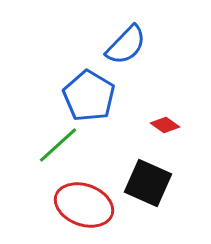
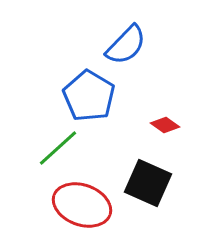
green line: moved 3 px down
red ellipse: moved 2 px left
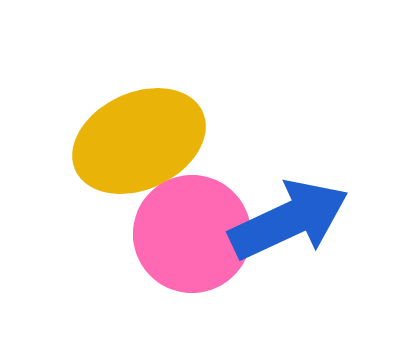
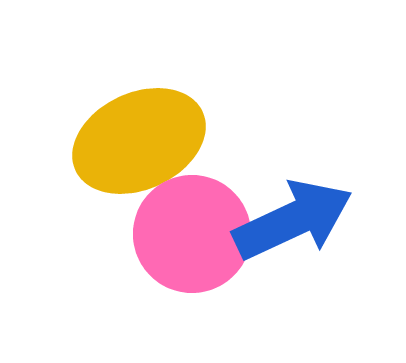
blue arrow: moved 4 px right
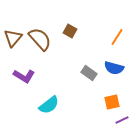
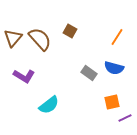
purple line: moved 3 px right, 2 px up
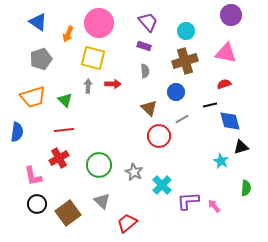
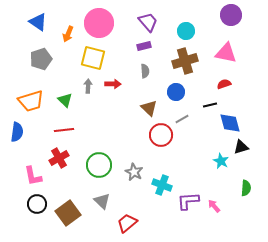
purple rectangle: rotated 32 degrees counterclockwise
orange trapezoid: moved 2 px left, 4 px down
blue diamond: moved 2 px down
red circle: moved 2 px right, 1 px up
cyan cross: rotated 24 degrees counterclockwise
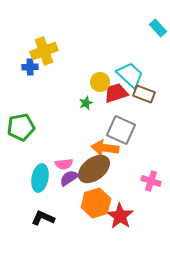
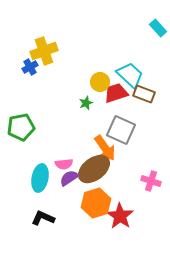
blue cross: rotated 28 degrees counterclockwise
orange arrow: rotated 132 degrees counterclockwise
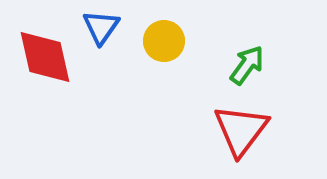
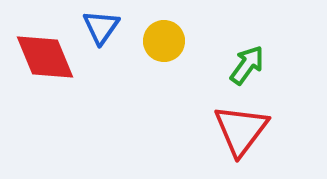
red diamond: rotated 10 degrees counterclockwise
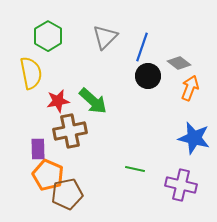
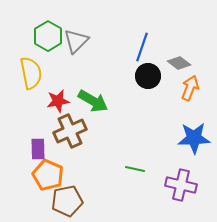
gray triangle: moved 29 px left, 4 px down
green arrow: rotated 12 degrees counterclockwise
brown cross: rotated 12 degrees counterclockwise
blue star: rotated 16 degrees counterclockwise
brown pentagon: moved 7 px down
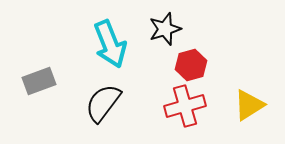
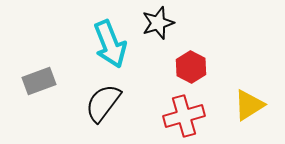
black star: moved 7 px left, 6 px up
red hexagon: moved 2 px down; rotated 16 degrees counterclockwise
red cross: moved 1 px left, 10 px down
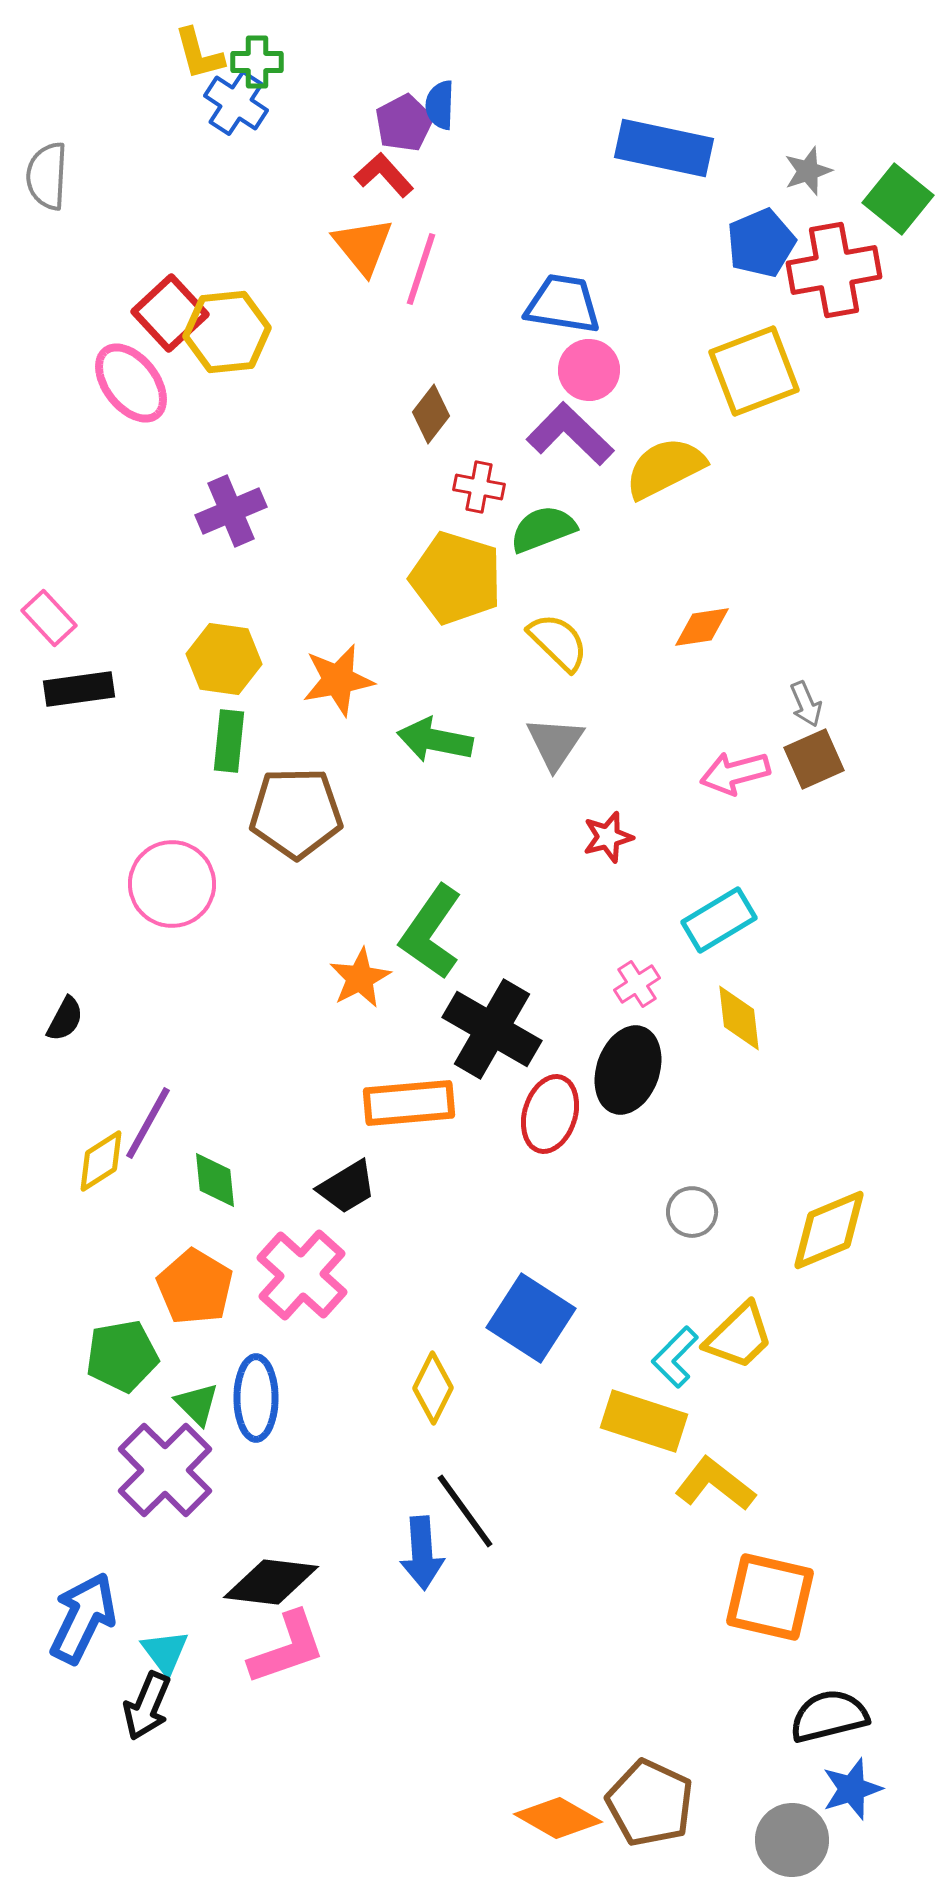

_____

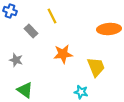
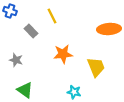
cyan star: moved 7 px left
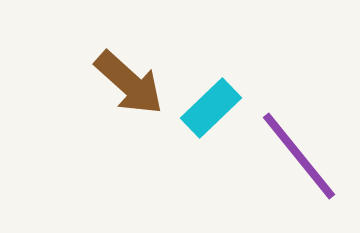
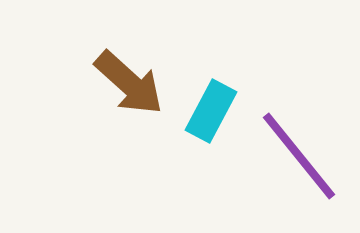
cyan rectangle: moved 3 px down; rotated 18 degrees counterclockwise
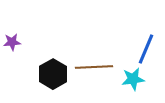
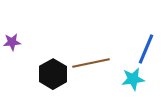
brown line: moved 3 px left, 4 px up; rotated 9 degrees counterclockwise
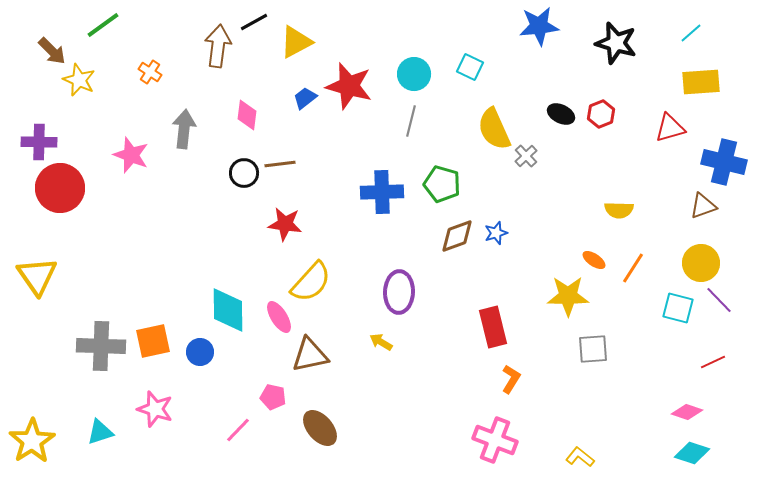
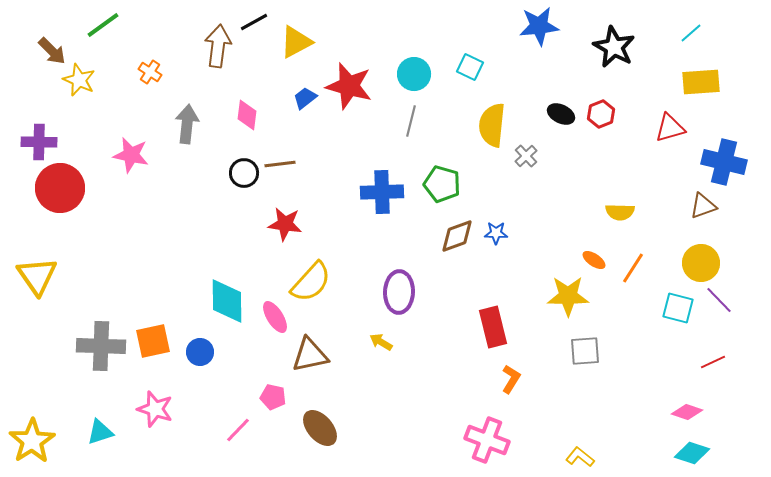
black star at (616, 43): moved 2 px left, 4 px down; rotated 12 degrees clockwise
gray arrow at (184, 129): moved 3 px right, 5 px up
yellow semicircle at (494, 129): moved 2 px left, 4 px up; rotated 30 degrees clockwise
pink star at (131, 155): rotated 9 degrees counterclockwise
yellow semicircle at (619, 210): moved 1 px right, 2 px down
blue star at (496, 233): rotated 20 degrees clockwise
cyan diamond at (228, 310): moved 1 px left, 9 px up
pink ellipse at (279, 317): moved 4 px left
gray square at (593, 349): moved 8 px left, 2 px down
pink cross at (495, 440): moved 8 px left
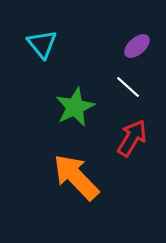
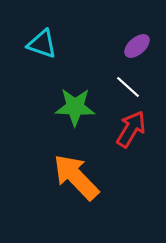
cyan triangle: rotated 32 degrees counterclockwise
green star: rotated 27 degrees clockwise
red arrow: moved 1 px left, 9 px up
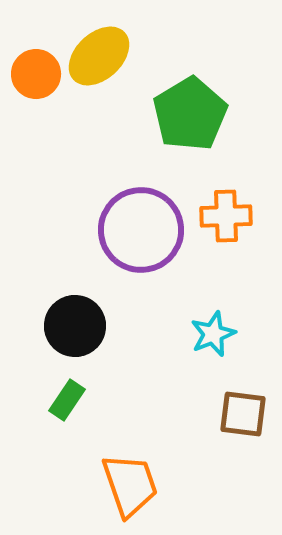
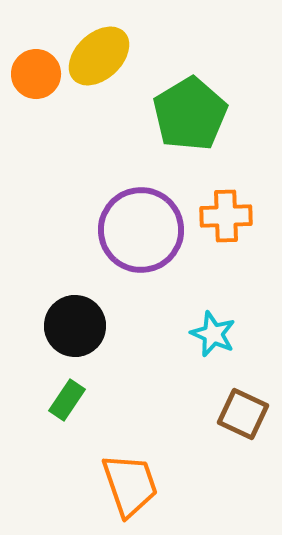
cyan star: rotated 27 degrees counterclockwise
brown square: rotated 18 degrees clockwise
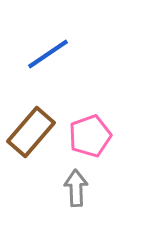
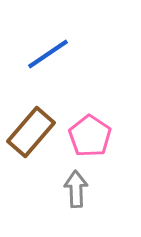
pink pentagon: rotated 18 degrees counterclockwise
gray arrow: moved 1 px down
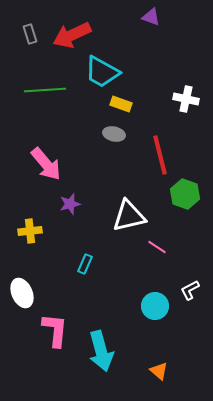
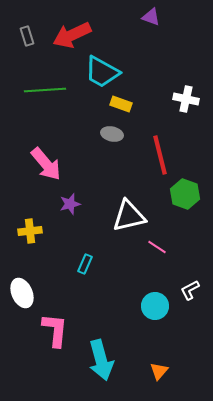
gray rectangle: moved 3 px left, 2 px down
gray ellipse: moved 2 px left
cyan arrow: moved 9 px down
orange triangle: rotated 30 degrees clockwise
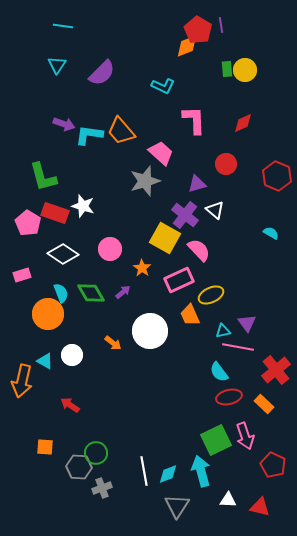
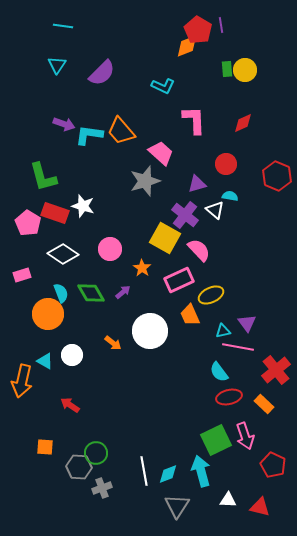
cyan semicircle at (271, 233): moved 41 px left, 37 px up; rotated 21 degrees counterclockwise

_____

The answer must be the part of the records that opens with the line containing "gray square at" and closes with the line containing "cyan star: rotated", reproduced exactly, with no pictures.

gray square at (593, 349): moved 8 px left, 2 px down
pink cross at (495, 440): moved 8 px left
cyan triangle: rotated 32 degrees counterclockwise
green star: rotated 27 degrees clockwise
red arrow: moved 1 px left, 9 px up
cyan star: rotated 27 degrees counterclockwise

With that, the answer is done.